# Description of the task
Please copy out every line in the entries that includes the word "heart".

[Given information Boundary: Start]

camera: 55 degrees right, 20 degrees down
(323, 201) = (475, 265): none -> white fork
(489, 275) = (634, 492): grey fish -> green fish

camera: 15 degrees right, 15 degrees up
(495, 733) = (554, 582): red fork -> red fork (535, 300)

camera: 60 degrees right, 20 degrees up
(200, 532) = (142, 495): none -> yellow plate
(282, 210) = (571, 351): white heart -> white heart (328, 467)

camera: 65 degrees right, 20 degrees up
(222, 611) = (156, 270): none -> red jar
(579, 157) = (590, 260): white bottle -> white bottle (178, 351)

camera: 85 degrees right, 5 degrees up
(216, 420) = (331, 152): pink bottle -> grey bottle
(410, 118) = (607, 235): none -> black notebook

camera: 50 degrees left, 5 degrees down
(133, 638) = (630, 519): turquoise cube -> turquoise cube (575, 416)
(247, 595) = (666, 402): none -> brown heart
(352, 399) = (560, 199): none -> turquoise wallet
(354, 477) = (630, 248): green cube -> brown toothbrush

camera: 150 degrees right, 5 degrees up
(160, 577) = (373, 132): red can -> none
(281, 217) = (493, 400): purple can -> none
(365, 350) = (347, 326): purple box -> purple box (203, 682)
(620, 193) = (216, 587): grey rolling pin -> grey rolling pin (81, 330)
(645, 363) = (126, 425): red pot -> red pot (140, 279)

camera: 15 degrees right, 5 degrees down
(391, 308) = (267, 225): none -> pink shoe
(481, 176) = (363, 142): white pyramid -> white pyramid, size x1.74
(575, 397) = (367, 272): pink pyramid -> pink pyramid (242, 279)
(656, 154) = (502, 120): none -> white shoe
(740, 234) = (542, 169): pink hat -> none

[Given information Boundary: End]

# Problem solution
(282, 210) = (571, 351): white heart -> white heart (328, 467)
(247, 595) = (666, 402): none -> brown heart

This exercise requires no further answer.